> [Dataset excerpt]
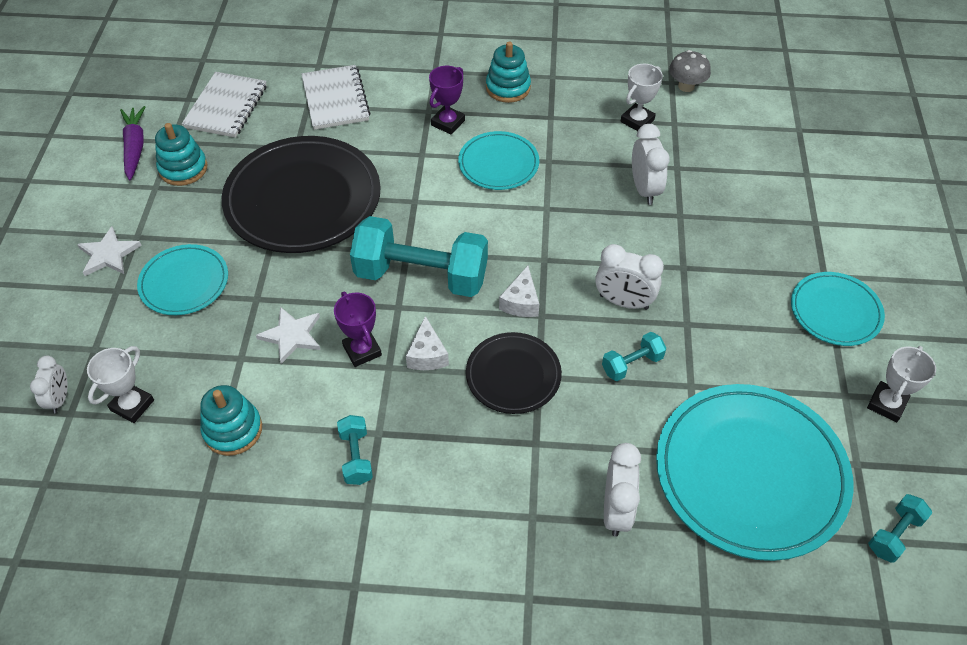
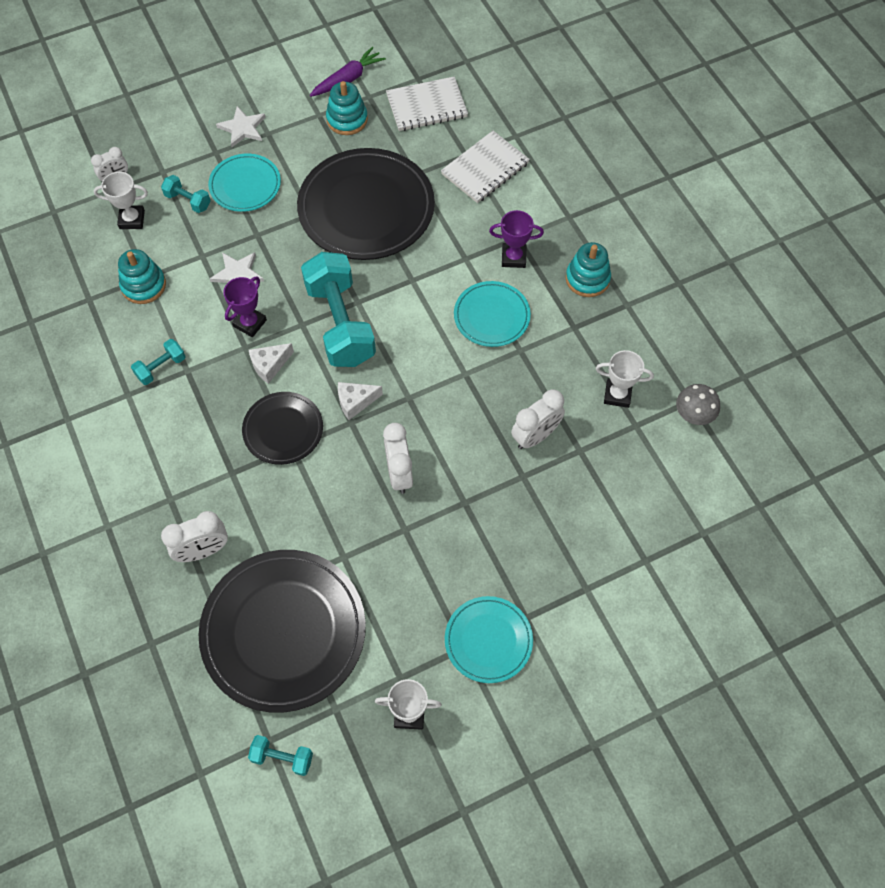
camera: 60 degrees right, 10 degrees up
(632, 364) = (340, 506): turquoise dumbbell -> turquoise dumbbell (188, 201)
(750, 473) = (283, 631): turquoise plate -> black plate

> [What you have to do] Give the data again exactly, image-free.

> [Exercise solution]
camera: 60 degrees right, 10 degrees up
(632, 364) = (340, 506): turquoise dumbbell -> turquoise dumbbell (188, 201)
(750, 473) = (283, 631): turquoise plate -> black plate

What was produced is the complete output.